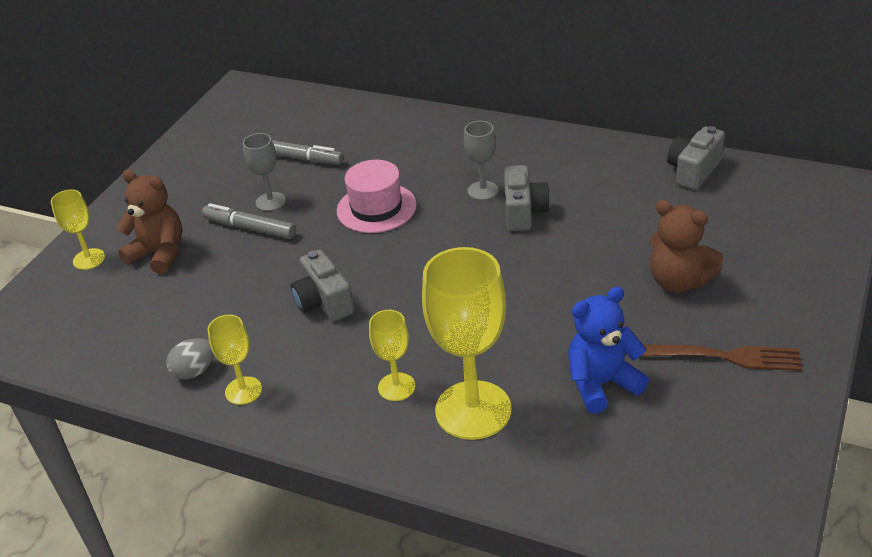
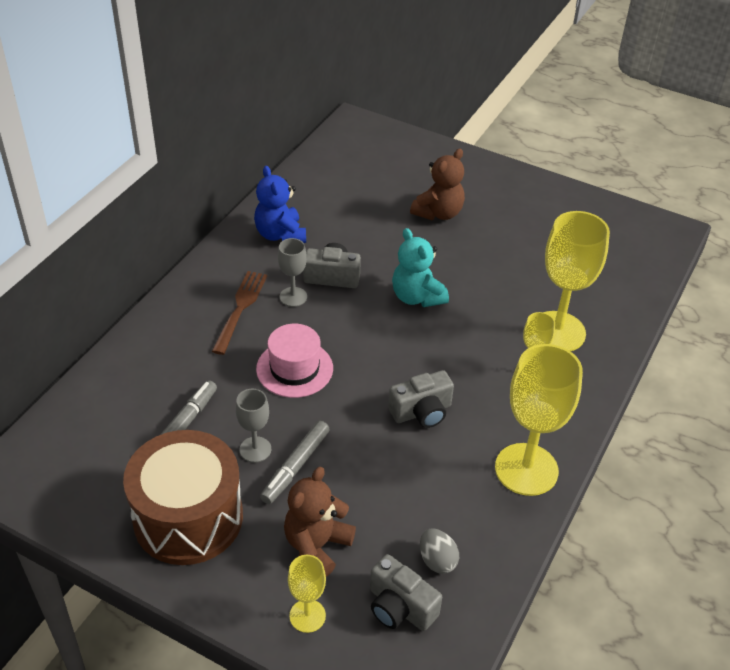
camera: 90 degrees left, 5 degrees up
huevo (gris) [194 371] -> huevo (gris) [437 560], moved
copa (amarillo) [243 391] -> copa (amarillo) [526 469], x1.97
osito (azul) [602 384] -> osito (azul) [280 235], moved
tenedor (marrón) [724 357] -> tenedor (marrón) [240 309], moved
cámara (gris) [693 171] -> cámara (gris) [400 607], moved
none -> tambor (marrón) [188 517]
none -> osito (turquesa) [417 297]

- Exercise brief
Only lines holding the word "marrón" belong in the answer; copy each one from the material.

- Solution for this exercise
tenedor (marrón) [724 357] -> tenedor (marrón) [240 309], moved
none -> tambor (marrón) [188 517]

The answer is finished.